* [YOUR INSTRUCTIONS]: Return each entry word for word and skip its pictures.

Version comparison data:

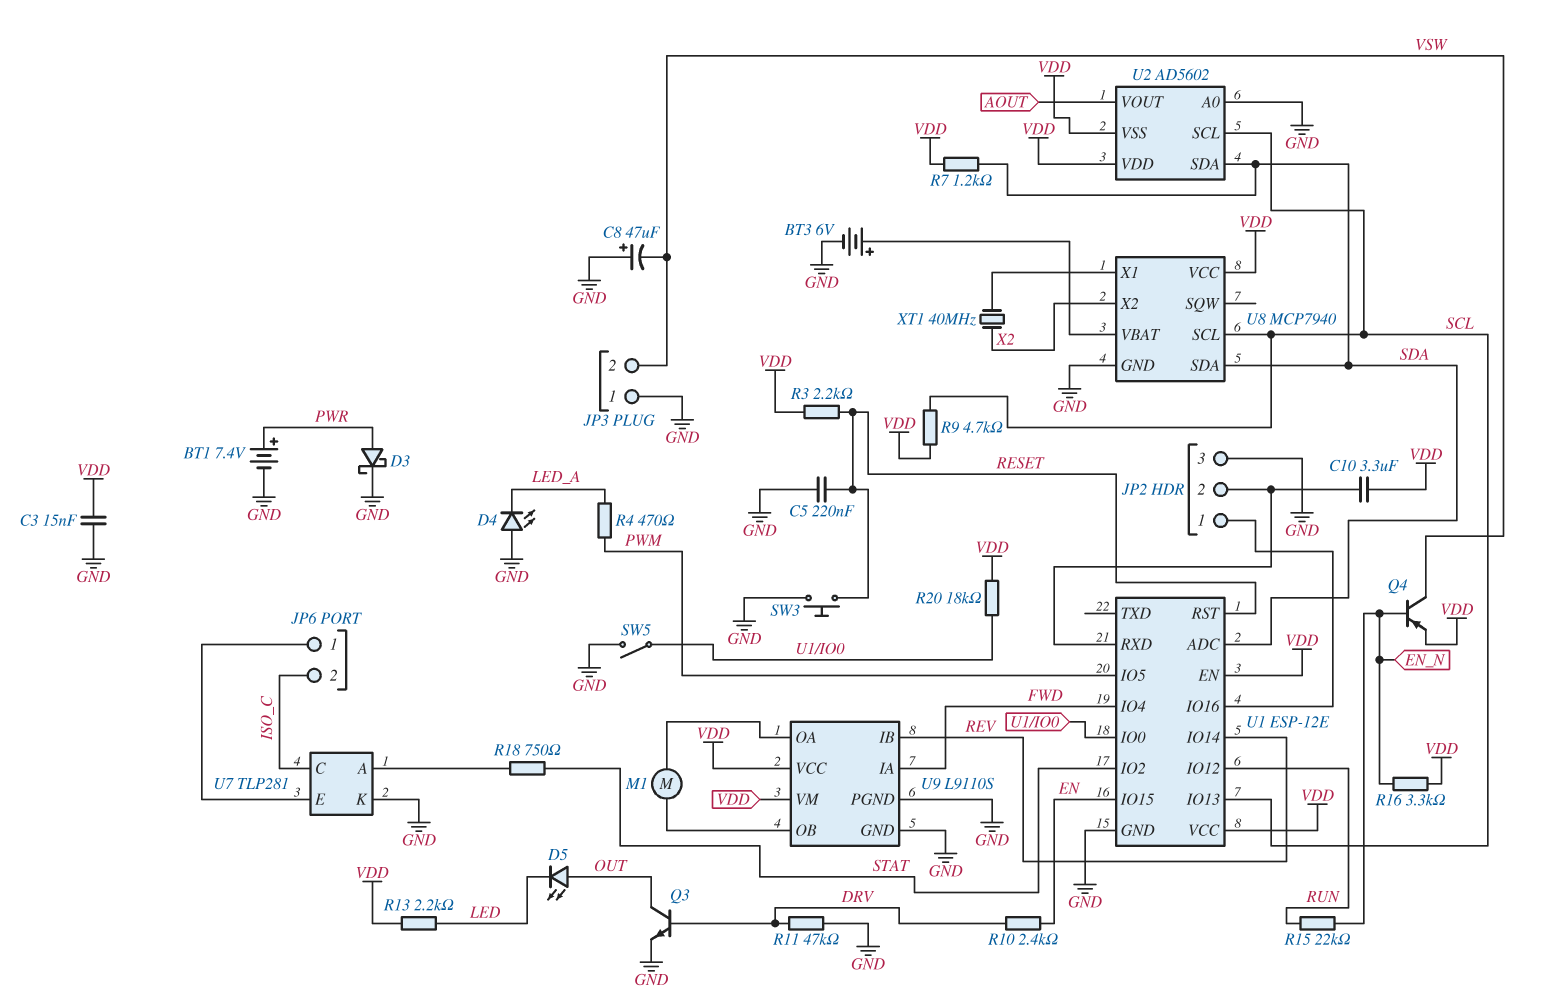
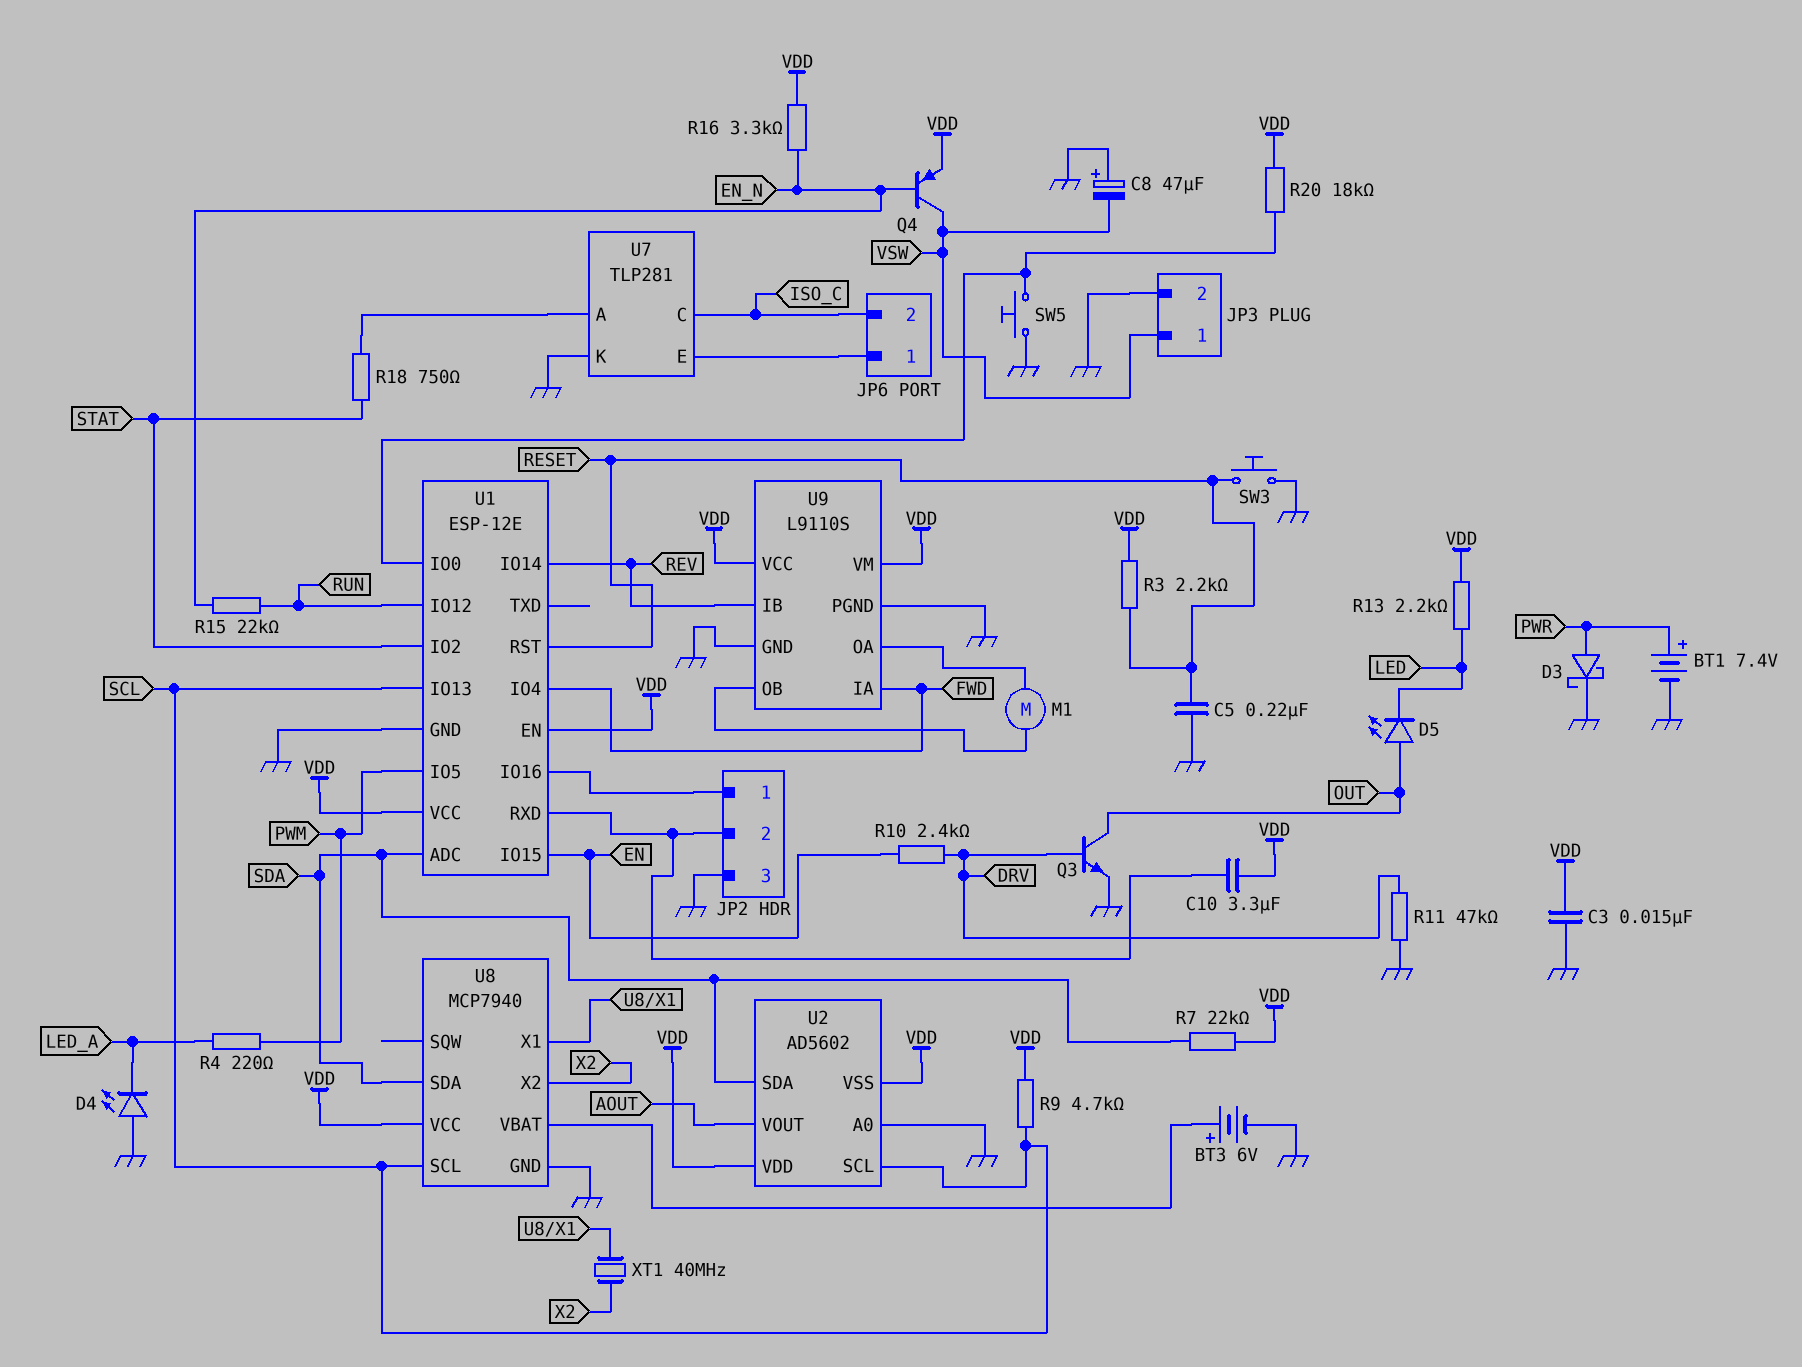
JP3 pin 1: GND -> VSW
JP3 pin 2: VSW -> GND
R4: 470 (LED_A, PWM) -> 220 (LED_A, PWM)
R7: 1.2k (SDA, VDD) -> 22k (SDA, VDD)
SW5: switch (GND, U1/IO0) -> button (GND, U1/IO0)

* [RESPONSE]:
JP3 pin 1: GND -> VSW
JP3 pin 2: VSW -> GND
R4: 470 (LED_A, PWM) -> 220 (LED_A, PWM)
R7: 1.2k (SDA, VDD) -> 22k (SDA, VDD)
SW5: switch (GND, U1/IO0) -> button (GND, U1/IO0)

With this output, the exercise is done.